*TASK:*
Only the lines from the one containing "RGB pin B: D13 -> VN" through the final line of the material below should be output, exactly as they stand.

*SUPPLIED DATA:*
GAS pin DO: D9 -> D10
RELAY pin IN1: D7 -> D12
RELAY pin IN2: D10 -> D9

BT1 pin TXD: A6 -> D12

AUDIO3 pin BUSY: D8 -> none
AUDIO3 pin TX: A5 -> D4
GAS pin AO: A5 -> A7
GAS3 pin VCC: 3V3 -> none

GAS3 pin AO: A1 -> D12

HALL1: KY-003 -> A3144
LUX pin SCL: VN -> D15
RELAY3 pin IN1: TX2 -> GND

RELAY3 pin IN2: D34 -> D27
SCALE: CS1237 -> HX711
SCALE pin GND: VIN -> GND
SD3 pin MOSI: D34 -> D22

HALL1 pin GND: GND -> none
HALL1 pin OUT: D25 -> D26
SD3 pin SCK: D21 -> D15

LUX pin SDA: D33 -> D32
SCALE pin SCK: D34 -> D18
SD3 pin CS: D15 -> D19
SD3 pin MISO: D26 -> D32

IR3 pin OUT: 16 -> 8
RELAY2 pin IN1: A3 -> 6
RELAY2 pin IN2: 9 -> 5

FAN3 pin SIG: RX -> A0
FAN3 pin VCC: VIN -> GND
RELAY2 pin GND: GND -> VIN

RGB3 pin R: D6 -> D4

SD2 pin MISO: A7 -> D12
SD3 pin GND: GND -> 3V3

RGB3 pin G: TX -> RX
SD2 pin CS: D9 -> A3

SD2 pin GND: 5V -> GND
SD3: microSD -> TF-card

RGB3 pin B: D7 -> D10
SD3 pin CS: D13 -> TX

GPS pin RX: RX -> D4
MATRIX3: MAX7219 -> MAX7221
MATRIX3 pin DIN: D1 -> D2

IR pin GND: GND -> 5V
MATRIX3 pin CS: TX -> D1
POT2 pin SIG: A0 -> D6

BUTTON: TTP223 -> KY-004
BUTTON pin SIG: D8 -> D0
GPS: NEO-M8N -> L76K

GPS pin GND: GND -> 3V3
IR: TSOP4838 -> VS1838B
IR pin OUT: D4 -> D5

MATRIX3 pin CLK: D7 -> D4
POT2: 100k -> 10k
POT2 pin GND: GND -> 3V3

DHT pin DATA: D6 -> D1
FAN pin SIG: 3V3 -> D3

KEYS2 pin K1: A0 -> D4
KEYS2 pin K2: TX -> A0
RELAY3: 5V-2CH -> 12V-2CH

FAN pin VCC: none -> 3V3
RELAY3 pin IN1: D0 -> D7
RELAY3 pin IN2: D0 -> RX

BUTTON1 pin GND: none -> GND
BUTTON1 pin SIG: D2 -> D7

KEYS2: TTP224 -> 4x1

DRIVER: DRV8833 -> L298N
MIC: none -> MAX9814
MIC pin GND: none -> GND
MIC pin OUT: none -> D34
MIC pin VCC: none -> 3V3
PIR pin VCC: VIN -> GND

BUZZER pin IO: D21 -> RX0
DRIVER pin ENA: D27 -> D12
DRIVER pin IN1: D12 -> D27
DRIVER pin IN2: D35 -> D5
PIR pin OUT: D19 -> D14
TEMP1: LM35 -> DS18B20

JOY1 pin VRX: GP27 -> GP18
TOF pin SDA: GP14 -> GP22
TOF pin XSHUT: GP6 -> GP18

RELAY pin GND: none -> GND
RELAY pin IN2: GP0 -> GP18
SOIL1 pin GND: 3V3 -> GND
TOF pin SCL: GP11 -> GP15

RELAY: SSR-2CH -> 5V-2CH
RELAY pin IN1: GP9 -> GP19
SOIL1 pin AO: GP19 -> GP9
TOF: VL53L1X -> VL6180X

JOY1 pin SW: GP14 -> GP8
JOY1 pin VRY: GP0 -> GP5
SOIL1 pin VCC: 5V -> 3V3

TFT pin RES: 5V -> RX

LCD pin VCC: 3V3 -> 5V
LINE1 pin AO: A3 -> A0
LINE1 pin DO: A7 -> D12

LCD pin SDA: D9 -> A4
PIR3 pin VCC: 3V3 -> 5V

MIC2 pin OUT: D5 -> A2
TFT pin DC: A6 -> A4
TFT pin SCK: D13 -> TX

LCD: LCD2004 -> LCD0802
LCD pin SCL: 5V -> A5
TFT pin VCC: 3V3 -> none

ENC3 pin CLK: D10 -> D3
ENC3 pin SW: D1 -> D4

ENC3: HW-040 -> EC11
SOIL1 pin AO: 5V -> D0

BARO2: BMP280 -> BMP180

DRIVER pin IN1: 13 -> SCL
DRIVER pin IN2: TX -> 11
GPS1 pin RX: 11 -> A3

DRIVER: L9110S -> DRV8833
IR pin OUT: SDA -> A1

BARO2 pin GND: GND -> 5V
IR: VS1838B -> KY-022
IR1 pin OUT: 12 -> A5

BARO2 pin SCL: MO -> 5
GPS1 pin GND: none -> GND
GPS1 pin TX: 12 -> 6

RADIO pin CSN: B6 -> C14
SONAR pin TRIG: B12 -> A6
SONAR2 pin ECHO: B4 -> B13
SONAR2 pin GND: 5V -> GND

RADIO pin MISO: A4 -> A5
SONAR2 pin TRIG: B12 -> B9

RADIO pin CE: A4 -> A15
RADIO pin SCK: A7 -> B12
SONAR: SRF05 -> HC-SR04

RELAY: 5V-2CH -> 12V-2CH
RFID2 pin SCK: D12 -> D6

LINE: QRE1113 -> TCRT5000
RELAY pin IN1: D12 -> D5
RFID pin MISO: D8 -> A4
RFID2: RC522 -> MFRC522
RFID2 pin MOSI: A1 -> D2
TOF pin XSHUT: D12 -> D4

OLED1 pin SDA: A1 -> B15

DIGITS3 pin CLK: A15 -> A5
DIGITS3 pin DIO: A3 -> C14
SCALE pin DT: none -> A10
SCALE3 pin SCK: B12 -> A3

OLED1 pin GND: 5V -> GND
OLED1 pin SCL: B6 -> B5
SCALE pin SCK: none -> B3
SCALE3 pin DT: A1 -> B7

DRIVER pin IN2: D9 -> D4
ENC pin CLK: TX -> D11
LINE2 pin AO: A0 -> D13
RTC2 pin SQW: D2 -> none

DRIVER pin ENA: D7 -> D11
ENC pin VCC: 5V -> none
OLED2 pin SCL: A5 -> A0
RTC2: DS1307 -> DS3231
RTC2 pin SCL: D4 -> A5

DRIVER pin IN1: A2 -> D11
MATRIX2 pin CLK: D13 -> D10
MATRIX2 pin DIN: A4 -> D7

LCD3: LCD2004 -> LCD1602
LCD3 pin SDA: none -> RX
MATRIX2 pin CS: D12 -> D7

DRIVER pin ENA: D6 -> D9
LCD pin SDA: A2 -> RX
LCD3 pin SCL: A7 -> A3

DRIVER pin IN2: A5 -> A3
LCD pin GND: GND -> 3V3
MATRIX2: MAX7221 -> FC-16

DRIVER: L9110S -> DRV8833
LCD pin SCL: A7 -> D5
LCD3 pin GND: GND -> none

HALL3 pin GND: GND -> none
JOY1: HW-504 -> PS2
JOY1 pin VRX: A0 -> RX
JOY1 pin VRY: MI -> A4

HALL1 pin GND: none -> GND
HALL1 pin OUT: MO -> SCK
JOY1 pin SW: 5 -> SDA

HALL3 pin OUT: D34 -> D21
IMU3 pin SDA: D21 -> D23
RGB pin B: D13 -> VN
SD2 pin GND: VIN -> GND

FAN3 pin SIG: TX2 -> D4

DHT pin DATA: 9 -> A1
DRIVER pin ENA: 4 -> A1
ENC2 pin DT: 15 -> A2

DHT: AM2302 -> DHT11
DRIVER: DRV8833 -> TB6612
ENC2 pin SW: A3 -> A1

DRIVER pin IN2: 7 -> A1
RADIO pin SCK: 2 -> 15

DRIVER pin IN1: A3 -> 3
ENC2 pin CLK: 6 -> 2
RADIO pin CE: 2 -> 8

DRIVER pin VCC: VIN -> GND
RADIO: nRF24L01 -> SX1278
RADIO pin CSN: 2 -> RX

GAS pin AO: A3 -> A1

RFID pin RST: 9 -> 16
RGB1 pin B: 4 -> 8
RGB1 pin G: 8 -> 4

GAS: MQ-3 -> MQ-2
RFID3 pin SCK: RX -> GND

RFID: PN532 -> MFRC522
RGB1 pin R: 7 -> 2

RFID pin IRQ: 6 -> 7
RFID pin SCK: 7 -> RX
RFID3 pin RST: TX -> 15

*EXERCISE ANSWER:*
RGB pin B: D13 -> VN
SD2 pin GND: VIN -> GND

FAN3 pin SIG: TX2 -> D4

DHT pin DATA: 9 -> A1
DRIVER pin ENA: 4 -> A1
ENC2 pin DT: 15 -> A2

DHT: AM2302 -> DHT11
DRIVER: DRV8833 -> TB6612
ENC2 pin SW: A3 -> A1

DRIVER pin IN2: 7 -> A1
RADIO pin SCK: 2 -> 15

DRIVER pin IN1: A3 -> 3
ENC2 pin CLK: 6 -> 2
RADIO pin CE: 2 -> 8

DRIVER pin VCC: VIN -> GND
RADIO: nRF24L01 -> SX1278
RADIO pin CSN: 2 -> RX

GAS pin AO: A3 -> A1

RFID pin RST: 9 -> 16
RGB1 pin B: 4 -> 8
RGB1 pin G: 8 -> 4

GAS: MQ-3 -> MQ-2
RFID3 pin SCK: RX -> GND

RFID: PN532 -> MFRC522
RGB1 pin R: 7 -> 2

RFID pin IRQ: 6 -> 7
RFID pin SCK: 7 -> RX
RFID3 pin RST: TX -> 15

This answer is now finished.